- DATA EXTRACT
##############################

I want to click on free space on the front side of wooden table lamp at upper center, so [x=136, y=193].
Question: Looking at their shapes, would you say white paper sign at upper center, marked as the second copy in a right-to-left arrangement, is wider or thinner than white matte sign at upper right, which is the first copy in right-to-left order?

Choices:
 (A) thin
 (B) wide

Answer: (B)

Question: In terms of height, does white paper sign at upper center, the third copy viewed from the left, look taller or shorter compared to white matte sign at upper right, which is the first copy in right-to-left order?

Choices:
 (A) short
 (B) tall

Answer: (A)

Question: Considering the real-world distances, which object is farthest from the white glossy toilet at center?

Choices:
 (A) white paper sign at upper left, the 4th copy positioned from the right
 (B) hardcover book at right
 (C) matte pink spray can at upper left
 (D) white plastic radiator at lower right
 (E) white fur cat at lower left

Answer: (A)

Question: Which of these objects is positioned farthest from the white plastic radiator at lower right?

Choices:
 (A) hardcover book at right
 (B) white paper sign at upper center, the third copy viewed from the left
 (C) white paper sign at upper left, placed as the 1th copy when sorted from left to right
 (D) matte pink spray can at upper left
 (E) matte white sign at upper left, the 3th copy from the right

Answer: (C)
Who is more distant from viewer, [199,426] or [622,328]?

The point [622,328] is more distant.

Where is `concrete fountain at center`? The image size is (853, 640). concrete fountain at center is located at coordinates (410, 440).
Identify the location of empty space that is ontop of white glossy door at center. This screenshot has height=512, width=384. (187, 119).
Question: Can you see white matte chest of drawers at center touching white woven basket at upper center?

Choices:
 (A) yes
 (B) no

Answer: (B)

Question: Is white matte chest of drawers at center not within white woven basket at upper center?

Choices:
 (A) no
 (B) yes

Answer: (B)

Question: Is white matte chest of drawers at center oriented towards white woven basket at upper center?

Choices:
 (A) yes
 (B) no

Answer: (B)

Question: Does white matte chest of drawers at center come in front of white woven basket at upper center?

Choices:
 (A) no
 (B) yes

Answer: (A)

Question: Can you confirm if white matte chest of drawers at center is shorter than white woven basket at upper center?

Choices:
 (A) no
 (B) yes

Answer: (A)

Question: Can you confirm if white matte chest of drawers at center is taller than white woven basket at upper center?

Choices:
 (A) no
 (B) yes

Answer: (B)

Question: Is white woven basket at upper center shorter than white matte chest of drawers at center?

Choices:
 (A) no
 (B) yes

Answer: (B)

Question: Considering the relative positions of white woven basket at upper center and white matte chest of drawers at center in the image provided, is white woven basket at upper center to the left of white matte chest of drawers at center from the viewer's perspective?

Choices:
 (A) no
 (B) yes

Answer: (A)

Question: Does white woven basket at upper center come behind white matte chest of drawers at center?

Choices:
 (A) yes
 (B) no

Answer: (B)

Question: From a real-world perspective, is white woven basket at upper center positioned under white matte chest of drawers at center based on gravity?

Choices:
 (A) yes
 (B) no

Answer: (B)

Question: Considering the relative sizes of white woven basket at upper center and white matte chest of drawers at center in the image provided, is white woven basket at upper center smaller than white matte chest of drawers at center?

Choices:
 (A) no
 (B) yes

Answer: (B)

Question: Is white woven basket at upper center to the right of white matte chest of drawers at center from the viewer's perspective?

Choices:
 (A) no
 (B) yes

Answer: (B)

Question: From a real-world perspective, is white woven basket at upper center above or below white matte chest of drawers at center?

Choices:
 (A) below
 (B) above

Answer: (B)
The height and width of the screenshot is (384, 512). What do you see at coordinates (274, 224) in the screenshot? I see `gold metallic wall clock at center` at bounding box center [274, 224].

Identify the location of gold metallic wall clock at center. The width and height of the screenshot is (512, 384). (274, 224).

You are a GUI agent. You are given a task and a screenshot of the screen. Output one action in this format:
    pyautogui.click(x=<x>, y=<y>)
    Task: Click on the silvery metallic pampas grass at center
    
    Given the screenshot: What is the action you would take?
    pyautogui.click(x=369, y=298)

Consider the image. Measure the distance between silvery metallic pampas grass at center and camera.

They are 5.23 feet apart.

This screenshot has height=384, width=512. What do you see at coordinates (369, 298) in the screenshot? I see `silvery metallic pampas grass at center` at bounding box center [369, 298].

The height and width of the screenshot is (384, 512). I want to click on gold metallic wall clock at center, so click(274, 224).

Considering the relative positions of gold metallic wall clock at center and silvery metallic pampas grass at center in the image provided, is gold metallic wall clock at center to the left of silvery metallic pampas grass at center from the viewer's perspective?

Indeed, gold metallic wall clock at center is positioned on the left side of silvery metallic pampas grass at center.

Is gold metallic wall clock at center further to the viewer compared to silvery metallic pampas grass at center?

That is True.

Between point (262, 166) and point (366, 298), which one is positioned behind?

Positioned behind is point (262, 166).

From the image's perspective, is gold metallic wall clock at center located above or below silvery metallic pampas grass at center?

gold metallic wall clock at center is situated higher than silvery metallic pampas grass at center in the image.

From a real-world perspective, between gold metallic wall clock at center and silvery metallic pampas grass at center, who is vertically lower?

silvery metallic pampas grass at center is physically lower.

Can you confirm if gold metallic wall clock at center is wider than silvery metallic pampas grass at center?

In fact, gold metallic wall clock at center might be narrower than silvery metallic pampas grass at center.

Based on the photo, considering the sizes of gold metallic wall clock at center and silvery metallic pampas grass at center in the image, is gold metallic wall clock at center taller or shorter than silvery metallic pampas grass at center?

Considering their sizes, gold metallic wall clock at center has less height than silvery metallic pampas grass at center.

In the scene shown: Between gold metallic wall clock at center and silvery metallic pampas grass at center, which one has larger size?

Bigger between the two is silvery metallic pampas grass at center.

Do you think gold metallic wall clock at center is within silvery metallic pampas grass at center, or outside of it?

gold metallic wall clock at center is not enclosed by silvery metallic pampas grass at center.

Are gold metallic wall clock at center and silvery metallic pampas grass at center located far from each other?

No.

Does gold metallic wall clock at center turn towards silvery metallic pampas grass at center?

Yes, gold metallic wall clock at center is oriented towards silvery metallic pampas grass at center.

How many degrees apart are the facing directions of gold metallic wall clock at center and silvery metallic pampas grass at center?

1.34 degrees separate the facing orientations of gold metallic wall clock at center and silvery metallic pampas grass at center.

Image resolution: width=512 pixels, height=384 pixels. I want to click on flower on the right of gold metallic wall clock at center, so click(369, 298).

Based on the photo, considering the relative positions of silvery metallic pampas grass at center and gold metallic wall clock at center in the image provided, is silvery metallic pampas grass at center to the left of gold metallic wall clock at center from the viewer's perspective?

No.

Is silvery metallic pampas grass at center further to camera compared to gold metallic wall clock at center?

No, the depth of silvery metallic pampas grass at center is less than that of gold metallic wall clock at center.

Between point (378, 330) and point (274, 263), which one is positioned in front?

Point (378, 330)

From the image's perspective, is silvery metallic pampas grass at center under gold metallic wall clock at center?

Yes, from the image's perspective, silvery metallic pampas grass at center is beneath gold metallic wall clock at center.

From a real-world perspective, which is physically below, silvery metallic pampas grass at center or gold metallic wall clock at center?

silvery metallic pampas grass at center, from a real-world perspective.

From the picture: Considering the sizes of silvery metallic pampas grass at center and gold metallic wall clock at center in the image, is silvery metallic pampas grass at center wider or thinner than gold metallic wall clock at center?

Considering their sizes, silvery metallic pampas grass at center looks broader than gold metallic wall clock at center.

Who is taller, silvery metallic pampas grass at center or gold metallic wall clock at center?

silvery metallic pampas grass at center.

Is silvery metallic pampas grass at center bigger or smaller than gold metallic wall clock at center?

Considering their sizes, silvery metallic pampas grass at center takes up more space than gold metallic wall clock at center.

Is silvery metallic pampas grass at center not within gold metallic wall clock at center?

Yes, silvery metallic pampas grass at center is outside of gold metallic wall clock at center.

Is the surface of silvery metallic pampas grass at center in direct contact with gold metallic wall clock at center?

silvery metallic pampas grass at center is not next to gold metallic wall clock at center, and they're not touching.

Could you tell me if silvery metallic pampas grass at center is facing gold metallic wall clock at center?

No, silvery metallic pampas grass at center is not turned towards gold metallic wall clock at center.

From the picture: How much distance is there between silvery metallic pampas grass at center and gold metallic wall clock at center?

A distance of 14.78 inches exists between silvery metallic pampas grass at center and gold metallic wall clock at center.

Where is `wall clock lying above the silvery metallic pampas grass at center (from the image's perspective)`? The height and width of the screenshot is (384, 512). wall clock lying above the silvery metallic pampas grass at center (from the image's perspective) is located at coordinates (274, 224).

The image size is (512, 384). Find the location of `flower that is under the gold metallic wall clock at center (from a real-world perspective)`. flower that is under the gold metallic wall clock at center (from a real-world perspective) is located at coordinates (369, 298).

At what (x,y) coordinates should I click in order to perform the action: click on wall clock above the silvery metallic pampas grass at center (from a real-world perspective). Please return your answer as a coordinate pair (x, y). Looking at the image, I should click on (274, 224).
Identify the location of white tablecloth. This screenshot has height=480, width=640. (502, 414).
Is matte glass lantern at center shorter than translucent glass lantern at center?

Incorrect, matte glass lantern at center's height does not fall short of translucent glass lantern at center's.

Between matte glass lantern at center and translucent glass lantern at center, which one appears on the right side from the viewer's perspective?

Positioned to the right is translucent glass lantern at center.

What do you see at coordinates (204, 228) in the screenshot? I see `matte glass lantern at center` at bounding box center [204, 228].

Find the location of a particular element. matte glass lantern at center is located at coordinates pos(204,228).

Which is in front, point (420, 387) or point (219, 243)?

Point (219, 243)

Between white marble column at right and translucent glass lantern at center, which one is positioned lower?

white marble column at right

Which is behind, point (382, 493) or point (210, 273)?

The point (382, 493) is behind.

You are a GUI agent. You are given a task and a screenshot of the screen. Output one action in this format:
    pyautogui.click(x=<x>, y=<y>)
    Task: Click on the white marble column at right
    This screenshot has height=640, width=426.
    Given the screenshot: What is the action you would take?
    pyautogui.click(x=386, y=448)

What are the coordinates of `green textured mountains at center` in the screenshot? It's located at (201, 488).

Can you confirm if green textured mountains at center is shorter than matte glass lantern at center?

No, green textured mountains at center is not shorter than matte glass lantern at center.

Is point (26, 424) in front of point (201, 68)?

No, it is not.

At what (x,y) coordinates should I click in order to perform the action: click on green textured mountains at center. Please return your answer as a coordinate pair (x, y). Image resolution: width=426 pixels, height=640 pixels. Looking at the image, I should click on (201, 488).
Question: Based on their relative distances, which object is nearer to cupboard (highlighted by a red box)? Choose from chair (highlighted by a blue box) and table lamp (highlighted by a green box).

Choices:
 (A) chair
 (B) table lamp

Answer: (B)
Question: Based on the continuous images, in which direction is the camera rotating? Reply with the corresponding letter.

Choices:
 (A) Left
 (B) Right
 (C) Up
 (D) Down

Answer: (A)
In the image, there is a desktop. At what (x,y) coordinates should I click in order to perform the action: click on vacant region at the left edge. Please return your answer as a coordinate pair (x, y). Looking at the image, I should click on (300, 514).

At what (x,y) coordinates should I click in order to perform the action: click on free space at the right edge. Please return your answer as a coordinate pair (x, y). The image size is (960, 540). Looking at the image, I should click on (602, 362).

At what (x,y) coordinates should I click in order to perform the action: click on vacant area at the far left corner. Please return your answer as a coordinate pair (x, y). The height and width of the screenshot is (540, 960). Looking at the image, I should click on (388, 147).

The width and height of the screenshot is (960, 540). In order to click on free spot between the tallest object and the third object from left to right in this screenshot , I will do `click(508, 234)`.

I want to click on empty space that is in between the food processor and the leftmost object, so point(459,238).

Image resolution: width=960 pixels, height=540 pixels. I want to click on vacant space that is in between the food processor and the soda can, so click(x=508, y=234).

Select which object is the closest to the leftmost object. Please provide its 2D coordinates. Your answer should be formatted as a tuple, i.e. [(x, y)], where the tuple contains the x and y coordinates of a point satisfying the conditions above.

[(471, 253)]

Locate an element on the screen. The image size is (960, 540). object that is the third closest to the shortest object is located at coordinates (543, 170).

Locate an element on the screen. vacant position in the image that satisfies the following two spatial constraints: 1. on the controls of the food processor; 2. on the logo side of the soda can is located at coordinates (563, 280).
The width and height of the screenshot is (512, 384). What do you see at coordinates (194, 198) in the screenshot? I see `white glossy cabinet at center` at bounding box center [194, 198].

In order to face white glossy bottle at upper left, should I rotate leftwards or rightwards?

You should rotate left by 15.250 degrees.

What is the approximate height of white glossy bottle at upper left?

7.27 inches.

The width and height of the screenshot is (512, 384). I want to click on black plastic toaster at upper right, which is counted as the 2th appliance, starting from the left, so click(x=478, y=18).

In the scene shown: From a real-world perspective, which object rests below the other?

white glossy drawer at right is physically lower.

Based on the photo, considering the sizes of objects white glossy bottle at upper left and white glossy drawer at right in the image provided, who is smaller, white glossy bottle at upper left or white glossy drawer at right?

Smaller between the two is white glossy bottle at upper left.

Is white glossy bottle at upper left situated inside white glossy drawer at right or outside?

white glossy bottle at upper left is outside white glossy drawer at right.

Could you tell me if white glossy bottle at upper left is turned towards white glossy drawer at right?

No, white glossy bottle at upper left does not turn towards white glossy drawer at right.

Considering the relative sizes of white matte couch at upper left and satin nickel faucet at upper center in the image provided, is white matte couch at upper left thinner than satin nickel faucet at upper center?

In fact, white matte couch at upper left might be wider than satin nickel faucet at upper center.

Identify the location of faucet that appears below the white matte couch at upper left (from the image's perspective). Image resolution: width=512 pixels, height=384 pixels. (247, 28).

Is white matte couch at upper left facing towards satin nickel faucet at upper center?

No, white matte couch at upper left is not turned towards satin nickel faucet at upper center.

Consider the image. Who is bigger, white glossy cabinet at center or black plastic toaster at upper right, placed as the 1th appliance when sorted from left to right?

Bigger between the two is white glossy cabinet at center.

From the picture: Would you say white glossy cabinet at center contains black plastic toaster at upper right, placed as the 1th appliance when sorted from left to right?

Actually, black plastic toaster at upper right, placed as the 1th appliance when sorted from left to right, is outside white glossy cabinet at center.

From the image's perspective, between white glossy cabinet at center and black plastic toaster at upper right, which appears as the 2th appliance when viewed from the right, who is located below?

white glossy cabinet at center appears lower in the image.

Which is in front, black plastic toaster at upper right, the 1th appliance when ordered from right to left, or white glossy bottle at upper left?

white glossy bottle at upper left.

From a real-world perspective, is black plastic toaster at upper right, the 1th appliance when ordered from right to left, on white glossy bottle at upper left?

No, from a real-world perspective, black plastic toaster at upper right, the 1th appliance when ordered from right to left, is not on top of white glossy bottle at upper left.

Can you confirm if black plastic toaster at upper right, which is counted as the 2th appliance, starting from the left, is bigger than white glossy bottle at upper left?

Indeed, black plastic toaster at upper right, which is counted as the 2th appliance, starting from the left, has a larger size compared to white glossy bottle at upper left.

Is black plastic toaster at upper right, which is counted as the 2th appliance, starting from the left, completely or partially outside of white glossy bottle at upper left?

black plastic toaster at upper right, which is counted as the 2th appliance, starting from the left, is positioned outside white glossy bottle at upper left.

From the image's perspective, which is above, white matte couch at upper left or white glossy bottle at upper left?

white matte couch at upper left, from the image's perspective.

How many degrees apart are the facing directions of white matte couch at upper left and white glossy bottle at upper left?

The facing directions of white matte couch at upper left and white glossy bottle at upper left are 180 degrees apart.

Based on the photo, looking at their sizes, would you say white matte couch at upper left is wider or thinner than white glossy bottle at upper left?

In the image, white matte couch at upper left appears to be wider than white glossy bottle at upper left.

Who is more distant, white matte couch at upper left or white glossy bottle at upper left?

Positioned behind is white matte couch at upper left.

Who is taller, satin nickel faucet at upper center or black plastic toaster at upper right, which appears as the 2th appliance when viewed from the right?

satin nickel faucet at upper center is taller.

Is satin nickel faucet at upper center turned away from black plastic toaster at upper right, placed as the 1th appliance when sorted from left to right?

##############################

- EXERCISE
Reproduce the entries above word for word, everything from the line containing "outside white glossy bottle at upper left." down to the line containing "From the image's perspective, which", both of those lines included.

- ANSWER TO THIS EXERCISE
black plastic toaster at upper right, which is counted as the 2th appliance, starting from the left, is positioned outside white glossy bottle at upper left.

From the image's perspective, which is above, white matte couch at upper left or white glossy bottle at upper left?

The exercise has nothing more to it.